_ACTIVITY_:
Beneath this task are records; print exactly the stretch of them from the line with "blue semicircle: (123, 84)" through the line with "green L-shape: (205, 885)", both ends included.

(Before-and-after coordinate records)
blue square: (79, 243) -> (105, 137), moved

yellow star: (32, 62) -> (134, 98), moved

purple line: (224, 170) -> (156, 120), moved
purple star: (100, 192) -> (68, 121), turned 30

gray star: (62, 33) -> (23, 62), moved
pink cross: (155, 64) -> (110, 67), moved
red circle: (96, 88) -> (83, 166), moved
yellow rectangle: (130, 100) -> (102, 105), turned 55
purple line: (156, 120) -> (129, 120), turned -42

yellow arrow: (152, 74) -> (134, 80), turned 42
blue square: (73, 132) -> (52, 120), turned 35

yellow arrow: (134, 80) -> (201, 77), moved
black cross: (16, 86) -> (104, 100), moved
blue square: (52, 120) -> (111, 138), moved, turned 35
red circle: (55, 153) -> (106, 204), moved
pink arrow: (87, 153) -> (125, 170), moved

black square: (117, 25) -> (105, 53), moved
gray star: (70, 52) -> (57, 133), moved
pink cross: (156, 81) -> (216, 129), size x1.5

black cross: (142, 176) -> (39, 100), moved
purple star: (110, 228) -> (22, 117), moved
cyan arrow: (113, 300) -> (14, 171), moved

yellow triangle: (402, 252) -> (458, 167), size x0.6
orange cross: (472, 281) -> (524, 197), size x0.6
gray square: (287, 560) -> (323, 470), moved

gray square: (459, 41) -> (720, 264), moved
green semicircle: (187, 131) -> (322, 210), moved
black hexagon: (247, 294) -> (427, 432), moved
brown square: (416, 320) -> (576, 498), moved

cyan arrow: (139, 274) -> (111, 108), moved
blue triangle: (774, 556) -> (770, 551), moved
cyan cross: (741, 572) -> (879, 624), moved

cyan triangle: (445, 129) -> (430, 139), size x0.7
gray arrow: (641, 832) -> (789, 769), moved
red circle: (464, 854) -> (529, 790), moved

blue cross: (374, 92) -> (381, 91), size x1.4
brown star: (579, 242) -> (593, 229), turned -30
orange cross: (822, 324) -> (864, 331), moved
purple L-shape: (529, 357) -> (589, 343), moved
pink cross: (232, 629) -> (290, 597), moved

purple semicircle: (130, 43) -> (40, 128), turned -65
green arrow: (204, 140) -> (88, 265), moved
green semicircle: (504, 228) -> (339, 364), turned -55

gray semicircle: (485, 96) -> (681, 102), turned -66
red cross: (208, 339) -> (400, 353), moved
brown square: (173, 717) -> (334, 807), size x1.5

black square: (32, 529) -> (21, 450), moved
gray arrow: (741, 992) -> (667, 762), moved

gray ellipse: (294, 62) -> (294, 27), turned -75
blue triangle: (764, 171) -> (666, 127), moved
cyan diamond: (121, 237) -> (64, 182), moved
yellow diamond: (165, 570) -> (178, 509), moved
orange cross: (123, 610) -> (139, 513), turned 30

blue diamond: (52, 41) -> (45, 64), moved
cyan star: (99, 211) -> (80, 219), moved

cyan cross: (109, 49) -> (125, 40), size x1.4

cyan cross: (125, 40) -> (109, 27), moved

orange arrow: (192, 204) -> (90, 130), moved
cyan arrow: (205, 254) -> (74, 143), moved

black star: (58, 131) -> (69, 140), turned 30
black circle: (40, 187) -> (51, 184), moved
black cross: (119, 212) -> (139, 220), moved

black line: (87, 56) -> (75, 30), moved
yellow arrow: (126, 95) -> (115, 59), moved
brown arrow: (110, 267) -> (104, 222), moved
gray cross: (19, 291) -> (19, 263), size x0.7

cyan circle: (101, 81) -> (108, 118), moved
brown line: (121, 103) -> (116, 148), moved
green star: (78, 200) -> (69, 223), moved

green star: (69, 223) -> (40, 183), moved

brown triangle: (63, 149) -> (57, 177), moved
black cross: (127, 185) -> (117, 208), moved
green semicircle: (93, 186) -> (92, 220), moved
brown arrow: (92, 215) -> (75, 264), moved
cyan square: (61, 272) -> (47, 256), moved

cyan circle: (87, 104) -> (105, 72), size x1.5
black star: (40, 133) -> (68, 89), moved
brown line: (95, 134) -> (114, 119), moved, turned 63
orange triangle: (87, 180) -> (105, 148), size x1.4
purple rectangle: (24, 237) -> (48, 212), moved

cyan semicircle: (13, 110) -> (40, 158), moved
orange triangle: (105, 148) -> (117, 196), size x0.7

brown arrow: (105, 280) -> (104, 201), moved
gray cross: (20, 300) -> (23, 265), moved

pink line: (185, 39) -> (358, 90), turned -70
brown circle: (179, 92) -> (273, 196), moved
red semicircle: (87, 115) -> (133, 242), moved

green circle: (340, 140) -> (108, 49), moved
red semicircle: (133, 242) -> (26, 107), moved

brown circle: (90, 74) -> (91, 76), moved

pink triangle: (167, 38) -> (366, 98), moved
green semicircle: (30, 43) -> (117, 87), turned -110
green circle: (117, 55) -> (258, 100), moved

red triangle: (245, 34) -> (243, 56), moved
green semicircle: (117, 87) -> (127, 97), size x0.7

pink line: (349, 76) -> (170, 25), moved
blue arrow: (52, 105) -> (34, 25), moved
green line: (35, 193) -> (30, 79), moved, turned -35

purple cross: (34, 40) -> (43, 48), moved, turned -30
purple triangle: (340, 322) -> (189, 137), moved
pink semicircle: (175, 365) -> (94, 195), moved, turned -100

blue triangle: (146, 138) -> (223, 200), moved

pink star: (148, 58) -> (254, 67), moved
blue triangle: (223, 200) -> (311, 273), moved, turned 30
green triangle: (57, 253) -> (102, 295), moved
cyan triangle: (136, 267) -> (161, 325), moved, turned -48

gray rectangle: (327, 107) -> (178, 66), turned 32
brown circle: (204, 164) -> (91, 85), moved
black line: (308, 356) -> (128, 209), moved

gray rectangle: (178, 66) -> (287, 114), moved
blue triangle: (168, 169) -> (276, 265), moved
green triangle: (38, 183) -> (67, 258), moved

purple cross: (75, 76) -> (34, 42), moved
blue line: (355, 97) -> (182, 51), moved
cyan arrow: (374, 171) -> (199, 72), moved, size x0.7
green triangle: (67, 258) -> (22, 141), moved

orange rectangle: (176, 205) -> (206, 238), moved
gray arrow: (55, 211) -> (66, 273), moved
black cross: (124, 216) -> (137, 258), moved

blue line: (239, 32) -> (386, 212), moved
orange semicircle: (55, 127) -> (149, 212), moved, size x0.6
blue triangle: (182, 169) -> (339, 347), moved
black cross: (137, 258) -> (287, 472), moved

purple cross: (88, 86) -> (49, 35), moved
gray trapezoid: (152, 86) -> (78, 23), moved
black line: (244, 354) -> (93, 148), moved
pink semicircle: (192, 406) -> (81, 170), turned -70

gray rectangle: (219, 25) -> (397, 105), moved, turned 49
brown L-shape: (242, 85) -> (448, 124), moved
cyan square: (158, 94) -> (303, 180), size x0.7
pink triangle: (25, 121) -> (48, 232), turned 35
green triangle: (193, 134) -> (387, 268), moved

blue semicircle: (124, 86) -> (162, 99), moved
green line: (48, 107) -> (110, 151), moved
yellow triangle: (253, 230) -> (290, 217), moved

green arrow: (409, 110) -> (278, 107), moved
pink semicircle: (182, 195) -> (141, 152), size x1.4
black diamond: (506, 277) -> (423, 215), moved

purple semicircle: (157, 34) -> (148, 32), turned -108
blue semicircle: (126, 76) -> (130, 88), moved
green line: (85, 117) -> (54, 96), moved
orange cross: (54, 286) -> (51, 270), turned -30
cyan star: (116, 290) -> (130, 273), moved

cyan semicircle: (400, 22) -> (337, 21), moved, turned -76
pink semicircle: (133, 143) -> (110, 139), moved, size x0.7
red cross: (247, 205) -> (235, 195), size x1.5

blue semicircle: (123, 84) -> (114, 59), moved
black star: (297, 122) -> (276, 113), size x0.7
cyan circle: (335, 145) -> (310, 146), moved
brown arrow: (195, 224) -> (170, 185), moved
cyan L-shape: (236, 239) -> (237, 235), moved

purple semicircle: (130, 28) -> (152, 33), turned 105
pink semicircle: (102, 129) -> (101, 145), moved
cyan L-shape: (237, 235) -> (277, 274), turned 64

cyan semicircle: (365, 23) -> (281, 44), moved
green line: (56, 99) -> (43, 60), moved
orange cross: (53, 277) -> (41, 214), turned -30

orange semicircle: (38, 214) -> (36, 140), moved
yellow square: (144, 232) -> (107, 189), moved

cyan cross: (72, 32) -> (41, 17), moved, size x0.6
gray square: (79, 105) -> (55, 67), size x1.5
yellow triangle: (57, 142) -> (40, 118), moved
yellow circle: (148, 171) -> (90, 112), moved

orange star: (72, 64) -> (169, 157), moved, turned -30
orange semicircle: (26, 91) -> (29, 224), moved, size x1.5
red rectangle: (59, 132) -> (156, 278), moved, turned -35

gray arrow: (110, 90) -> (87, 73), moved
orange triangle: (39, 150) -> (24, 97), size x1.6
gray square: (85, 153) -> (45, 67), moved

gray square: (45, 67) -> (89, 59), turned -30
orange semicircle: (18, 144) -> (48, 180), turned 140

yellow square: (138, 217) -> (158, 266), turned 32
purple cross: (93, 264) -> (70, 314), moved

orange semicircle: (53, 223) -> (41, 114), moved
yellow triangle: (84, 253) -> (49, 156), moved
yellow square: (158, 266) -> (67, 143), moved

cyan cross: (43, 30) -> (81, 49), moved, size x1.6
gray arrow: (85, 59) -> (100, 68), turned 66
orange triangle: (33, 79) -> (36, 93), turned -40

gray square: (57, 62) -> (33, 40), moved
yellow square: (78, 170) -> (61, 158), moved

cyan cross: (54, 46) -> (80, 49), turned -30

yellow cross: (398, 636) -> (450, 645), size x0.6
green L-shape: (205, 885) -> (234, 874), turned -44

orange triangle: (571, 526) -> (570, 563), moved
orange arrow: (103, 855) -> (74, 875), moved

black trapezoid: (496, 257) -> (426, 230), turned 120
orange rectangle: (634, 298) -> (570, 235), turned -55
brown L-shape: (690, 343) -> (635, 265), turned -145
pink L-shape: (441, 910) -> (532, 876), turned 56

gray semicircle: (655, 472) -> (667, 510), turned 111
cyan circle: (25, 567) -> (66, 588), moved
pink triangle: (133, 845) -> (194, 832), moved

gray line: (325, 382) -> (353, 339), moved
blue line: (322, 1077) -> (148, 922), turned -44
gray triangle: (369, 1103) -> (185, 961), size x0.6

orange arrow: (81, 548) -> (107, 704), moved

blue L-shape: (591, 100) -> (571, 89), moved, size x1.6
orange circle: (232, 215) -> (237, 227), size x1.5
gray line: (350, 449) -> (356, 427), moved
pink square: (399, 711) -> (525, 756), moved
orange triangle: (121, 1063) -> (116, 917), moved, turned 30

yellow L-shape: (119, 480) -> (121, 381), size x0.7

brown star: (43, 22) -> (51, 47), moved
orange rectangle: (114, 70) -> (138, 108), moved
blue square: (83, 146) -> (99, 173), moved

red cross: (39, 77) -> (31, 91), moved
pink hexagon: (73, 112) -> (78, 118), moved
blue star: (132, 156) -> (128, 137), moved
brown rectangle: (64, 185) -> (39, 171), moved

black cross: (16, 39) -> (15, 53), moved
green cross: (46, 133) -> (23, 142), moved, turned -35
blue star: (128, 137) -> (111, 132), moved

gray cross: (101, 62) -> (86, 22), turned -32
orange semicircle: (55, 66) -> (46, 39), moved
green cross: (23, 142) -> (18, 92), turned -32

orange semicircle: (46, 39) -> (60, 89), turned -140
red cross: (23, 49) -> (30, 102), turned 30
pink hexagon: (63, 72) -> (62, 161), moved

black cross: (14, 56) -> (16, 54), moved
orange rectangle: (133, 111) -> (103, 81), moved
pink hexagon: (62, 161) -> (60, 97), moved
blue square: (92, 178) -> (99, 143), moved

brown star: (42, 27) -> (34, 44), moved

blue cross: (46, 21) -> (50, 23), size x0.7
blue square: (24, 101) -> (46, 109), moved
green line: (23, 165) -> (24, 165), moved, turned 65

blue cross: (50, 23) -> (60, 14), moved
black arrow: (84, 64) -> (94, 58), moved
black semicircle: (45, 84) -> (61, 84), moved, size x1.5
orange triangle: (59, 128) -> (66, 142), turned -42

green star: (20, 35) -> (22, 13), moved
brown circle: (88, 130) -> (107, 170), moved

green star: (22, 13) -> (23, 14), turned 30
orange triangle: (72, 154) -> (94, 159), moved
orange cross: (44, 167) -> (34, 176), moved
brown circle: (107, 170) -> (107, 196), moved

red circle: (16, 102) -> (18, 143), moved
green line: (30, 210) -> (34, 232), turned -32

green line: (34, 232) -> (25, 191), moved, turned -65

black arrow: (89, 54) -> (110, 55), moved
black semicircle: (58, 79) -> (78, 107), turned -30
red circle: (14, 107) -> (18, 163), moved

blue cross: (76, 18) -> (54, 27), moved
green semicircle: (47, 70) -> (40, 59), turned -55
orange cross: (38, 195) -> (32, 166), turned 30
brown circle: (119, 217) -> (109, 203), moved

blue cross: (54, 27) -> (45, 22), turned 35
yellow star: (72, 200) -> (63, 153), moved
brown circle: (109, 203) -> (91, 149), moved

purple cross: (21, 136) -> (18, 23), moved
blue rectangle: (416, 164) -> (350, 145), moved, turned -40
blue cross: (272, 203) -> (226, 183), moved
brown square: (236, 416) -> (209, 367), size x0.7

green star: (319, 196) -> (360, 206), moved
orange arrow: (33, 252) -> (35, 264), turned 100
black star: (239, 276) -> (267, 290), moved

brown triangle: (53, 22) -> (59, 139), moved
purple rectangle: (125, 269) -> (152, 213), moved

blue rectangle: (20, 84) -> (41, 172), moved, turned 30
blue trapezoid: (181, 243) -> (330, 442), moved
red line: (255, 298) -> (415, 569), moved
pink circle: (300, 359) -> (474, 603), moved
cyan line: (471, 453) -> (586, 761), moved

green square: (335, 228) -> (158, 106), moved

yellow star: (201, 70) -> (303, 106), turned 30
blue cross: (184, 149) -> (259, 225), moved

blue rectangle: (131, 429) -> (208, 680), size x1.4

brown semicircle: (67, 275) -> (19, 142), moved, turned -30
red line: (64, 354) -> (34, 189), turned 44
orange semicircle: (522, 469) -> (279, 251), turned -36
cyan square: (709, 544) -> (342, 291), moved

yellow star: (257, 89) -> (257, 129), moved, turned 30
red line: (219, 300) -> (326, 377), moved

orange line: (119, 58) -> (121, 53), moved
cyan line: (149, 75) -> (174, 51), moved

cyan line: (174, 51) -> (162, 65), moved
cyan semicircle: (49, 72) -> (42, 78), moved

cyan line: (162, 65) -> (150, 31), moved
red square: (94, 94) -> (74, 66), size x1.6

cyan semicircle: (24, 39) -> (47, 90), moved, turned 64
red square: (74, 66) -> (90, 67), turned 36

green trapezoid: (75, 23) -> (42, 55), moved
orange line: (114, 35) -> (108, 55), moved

_FINISHED TASK_:
blue semicircle: (123, 84) -> (114, 59), moved
black star: (297, 122) -> (276, 113), size x0.7
cyan circle: (335, 145) -> (310, 146), moved
brown arrow: (195, 224) -> (170, 185), moved
cyan L-shape: (236, 239) -> (237, 235), moved

purple semicircle: (130, 28) -> (152, 33), turned 105
pink semicircle: (102, 129) -> (101, 145), moved
cyan L-shape: (237, 235) -> (277, 274), turned 64

cyan semicircle: (365, 23) -> (281, 44), moved
green line: (56, 99) -> (43, 60), moved
orange cross: (53, 277) -> (41, 214), turned -30

orange semicircle: (38, 214) -> (36, 140), moved
yellow square: (144, 232) -> (107, 189), moved

cyan cross: (72, 32) -> (41, 17), moved, size x0.6
gray square: (79, 105) -> (55, 67), size x1.5
yellow triangle: (57, 142) -> (40, 118), moved
yellow circle: (148, 171) -> (90, 112), moved

orange star: (72, 64) -> (169, 157), moved, turned -30
orange semicircle: (26, 91) -> (29, 224), moved, size x1.5
red rectangle: (59, 132) -> (156, 278), moved, turned -35

gray arrow: (110, 90) -> (87, 73), moved
orange triangle: (39, 150) -> (24, 97), size x1.6
gray square: (85, 153) -> (45, 67), moved

gray square: (45, 67) -> (89, 59), turned -30
orange semicircle: (18, 144) -> (48, 180), turned 140

yellow square: (138, 217) -> (158, 266), turned 32
purple cross: (93, 264) -> (70, 314), moved

orange semicircle: (53, 223) -> (41, 114), moved
yellow triangle: (84, 253) -> (49, 156), moved
yellow square: (158, 266) -> (67, 143), moved

cyan cross: (43, 30) -> (81, 49), moved, size x1.6
gray arrow: (85, 59) -> (100, 68), turned 66
orange triangle: (33, 79) -> (36, 93), turned -40

gray square: (57, 62) -> (33, 40), moved
yellow square: (78, 170) -> (61, 158), moved

cyan cross: (54, 46) -> (80, 49), turned -30

yellow cross: (398, 636) -> (450, 645), size x0.6
green L-shape: (205, 885) -> (234, 874), turned -44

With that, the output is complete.